▸ Study material:
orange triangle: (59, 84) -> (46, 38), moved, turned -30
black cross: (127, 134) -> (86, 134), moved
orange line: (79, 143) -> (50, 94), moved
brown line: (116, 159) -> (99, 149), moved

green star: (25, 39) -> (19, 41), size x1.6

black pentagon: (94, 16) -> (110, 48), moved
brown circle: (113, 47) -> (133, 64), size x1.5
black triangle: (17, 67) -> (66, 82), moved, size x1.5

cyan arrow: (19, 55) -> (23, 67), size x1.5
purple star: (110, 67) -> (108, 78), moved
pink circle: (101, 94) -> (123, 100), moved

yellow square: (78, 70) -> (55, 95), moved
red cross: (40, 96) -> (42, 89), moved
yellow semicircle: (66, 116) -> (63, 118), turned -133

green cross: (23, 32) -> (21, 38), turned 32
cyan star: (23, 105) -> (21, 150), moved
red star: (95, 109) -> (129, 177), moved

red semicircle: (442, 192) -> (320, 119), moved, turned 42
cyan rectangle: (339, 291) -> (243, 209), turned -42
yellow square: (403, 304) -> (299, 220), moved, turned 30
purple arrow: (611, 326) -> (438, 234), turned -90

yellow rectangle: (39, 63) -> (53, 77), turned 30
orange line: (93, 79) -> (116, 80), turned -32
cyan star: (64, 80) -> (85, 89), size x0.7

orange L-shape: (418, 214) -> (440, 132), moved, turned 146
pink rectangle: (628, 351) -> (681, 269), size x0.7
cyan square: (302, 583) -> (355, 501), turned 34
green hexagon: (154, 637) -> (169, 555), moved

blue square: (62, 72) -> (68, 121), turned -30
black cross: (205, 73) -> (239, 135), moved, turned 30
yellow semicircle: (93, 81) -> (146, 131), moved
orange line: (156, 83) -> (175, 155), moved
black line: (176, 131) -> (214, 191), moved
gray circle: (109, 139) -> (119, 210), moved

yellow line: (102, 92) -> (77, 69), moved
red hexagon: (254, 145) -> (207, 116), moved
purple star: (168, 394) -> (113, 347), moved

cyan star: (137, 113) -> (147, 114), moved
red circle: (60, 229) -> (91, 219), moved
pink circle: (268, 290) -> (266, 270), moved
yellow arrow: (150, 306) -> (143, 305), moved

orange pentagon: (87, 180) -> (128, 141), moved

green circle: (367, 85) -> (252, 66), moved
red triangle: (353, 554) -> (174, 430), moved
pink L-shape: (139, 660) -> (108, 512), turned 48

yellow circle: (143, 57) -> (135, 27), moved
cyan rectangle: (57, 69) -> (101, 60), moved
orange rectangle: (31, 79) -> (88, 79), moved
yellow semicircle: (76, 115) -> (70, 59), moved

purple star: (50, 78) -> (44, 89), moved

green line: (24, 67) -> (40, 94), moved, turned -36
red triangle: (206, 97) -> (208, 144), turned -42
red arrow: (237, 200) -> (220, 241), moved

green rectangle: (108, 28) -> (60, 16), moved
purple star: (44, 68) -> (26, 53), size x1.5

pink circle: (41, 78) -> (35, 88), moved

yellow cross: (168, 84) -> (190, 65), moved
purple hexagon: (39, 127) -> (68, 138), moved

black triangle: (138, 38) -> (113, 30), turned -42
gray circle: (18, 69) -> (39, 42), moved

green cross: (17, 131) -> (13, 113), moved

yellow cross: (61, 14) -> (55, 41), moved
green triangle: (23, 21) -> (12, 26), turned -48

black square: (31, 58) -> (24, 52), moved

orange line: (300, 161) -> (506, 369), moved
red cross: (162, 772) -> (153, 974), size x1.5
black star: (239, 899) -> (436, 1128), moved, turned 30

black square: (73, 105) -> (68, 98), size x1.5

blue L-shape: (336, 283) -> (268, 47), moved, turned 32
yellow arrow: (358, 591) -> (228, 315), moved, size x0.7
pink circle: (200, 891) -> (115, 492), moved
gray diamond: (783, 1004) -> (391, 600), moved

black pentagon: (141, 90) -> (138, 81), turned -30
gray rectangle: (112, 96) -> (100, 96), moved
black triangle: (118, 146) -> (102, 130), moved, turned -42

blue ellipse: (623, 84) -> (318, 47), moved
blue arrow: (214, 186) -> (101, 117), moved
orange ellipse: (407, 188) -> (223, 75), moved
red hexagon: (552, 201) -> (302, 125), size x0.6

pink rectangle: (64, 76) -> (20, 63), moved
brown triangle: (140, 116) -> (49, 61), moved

▸ Task objective:
Transcribe the records exactly as they appear.

▸ Written solution:
orange triangle: (59, 84) -> (46, 38), moved, turned -30
black cross: (127, 134) -> (86, 134), moved
orange line: (79, 143) -> (50, 94), moved
brown line: (116, 159) -> (99, 149), moved

green star: (25, 39) -> (19, 41), size x1.6

black pentagon: (94, 16) -> (110, 48), moved
brown circle: (113, 47) -> (133, 64), size x1.5
black triangle: (17, 67) -> (66, 82), moved, size x1.5

cyan arrow: (19, 55) -> (23, 67), size x1.5
purple star: (110, 67) -> (108, 78), moved
pink circle: (101, 94) -> (123, 100), moved

yellow square: (78, 70) -> (55, 95), moved
red cross: (40, 96) -> (42, 89), moved
yellow semicircle: (66, 116) -> (63, 118), turned -133

green cross: (23, 32) -> (21, 38), turned 32
cyan star: (23, 105) -> (21, 150), moved
red star: (95, 109) -> (129, 177), moved

red semicircle: (442, 192) -> (320, 119), moved, turned 42
cyan rectangle: (339, 291) -> (243, 209), turned -42
yellow square: (403, 304) -> (299, 220), moved, turned 30
purple arrow: (611, 326) -> (438, 234), turned -90

yellow rectangle: (39, 63) -> (53, 77), turned 30
orange line: (93, 79) -> (116, 80), turned -32
cyan star: (64, 80) -> (85, 89), size x0.7

orange L-shape: (418, 214) -> (440, 132), moved, turned 146
pink rectangle: (628, 351) -> (681, 269), size x0.7
cyan square: (302, 583) -> (355, 501), turned 34
green hexagon: (154, 637) -> (169, 555), moved

blue square: (62, 72) -> (68, 121), turned -30
black cross: (205, 73) -> (239, 135), moved, turned 30
yellow semicircle: (93, 81) -> (146, 131), moved
orange line: (156, 83) -> (175, 155), moved
black line: (176, 131) -> (214, 191), moved
gray circle: (109, 139) -> (119, 210), moved

yellow line: (102, 92) -> (77, 69), moved
red hexagon: (254, 145) -> (207, 116), moved
purple star: (168, 394) -> (113, 347), moved

cyan star: (137, 113) -> (147, 114), moved
red circle: (60, 229) -> (91, 219), moved
pink circle: (268, 290) -> (266, 270), moved
yellow arrow: (150, 306) -> (143, 305), moved

orange pentagon: (87, 180) -> (128, 141), moved

green circle: (367, 85) -> (252, 66), moved
red triangle: (353, 554) -> (174, 430), moved
pink L-shape: (139, 660) -> (108, 512), turned 48

yellow circle: (143, 57) -> (135, 27), moved
cyan rectangle: (57, 69) -> (101, 60), moved
orange rectangle: (31, 79) -> (88, 79), moved
yellow semicircle: (76, 115) -> (70, 59), moved

purple star: (50, 78) -> (44, 89), moved

green line: (24, 67) -> (40, 94), moved, turned -36
red triangle: (206, 97) -> (208, 144), turned -42
red arrow: (237, 200) -> (220, 241), moved

green rectangle: (108, 28) -> (60, 16), moved
purple star: (44, 68) -> (26, 53), size x1.5

pink circle: (41, 78) -> (35, 88), moved

yellow cross: (168, 84) -> (190, 65), moved
purple hexagon: (39, 127) -> (68, 138), moved

black triangle: (138, 38) -> (113, 30), turned -42
gray circle: (18, 69) -> (39, 42), moved

green cross: (17, 131) -> (13, 113), moved

yellow cross: (61, 14) -> (55, 41), moved
green triangle: (23, 21) -> (12, 26), turned -48

black square: (31, 58) -> (24, 52), moved

orange line: (300, 161) -> (506, 369), moved
red cross: (162, 772) -> (153, 974), size x1.5
black star: (239, 899) -> (436, 1128), moved, turned 30

black square: (73, 105) -> (68, 98), size x1.5

blue L-shape: (336, 283) -> (268, 47), moved, turned 32
yellow arrow: (358, 591) -> (228, 315), moved, size x0.7
pink circle: (200, 891) -> (115, 492), moved
gray diamond: (783, 1004) -> (391, 600), moved

black pentagon: (141, 90) -> (138, 81), turned -30
gray rectangle: (112, 96) -> (100, 96), moved
black triangle: (118, 146) -> (102, 130), moved, turned -42

blue ellipse: (623, 84) -> (318, 47), moved
blue arrow: (214, 186) -> (101, 117), moved
orange ellipse: (407, 188) -> (223, 75), moved
red hexagon: (552, 201) -> (302, 125), size x0.6

pink rectangle: (64, 76) -> (20, 63), moved
brown triangle: (140, 116) -> (49, 61), moved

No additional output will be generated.